── DATA ENTRIES

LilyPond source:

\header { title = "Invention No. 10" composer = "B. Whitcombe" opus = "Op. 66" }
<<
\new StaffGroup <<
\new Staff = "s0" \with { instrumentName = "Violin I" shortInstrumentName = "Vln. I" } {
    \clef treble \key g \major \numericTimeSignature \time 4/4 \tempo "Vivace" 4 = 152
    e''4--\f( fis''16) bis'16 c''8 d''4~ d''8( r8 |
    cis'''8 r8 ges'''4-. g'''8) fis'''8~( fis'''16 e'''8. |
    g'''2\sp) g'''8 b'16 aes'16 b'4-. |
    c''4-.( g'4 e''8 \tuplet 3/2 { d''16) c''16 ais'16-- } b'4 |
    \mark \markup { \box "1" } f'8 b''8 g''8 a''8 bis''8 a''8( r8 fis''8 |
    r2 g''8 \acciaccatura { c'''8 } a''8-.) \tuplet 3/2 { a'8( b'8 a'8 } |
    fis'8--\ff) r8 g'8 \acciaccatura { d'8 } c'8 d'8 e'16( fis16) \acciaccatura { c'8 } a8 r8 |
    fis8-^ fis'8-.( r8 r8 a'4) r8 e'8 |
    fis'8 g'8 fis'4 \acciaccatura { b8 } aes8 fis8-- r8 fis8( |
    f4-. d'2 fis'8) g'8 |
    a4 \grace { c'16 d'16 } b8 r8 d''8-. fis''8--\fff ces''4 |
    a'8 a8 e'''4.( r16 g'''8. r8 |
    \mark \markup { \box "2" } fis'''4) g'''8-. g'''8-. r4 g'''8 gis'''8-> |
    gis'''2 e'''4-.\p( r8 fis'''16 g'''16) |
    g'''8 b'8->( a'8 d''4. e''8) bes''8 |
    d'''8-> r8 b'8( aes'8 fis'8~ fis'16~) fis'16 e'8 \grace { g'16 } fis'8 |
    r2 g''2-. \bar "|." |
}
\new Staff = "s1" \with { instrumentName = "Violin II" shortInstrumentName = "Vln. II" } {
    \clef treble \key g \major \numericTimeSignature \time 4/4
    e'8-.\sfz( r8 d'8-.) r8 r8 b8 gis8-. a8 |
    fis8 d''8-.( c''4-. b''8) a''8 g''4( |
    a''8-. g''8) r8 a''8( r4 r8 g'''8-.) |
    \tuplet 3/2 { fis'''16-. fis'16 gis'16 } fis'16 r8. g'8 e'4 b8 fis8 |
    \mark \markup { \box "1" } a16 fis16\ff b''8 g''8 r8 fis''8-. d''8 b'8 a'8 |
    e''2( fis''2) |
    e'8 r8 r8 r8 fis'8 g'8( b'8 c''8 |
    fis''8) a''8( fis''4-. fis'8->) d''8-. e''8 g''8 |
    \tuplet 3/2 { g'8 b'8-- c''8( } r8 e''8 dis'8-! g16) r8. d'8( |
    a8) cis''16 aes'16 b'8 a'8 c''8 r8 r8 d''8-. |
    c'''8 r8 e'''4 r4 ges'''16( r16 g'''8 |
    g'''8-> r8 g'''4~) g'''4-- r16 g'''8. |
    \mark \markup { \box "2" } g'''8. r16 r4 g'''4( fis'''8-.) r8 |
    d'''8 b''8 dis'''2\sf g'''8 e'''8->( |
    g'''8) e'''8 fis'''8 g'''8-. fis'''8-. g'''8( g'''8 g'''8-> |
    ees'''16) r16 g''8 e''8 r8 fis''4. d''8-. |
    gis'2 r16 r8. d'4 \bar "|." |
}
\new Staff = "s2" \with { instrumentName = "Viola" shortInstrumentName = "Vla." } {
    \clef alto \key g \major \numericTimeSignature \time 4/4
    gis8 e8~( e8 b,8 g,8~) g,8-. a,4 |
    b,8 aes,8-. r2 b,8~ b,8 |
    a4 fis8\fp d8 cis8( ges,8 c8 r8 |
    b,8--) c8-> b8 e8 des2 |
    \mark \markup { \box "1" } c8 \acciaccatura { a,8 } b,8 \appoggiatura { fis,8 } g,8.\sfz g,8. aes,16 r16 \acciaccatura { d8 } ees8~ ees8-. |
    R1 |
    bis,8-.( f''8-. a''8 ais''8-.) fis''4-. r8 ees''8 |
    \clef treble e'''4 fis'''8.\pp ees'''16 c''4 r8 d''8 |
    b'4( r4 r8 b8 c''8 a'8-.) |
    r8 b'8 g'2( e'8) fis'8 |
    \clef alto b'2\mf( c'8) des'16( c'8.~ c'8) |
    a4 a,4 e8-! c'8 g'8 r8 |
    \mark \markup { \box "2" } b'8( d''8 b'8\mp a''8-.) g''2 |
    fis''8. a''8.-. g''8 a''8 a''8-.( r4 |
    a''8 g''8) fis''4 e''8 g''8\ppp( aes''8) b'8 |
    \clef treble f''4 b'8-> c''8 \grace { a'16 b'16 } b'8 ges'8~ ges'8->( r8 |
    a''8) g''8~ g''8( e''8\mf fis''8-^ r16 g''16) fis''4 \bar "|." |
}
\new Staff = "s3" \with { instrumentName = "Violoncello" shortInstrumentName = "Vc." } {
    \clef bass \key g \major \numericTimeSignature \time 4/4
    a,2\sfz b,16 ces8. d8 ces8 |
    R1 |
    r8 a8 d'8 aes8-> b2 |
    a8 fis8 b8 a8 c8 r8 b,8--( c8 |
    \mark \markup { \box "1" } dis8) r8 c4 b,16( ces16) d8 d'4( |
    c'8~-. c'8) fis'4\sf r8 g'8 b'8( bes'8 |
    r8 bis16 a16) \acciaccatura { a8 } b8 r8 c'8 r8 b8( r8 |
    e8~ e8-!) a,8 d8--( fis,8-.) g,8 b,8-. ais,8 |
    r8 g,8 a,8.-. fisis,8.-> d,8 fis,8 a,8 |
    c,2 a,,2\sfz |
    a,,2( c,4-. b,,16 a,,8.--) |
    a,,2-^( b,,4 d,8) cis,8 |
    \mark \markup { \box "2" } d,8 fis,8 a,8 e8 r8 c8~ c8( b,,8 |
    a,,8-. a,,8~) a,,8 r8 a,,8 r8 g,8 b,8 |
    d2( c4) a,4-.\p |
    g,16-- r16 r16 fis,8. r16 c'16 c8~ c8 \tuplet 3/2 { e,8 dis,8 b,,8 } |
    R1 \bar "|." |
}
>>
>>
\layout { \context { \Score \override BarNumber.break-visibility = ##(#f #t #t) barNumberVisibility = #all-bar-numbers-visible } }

────

- _WORK TO COMPLETE_: Report every line of the entries that contains the string "shortInstrumentName", matching it with case taken into account.

- _EXERCISE SOLUTION_:
\new Staff = "s0" \with { instrumentName = "Violin I" shortInstrumentName = "Vln. I" } {
\new Staff = "s1" \with { instrumentName = "Violin II" shortInstrumentName = "Vln. II" } {
\new Staff = "s2" \with { instrumentName = "Viola" shortInstrumentName = "Vla." } {
\new Staff = "s3" \with { instrumentName = "Violoncello" shortInstrumentName = "Vc." } {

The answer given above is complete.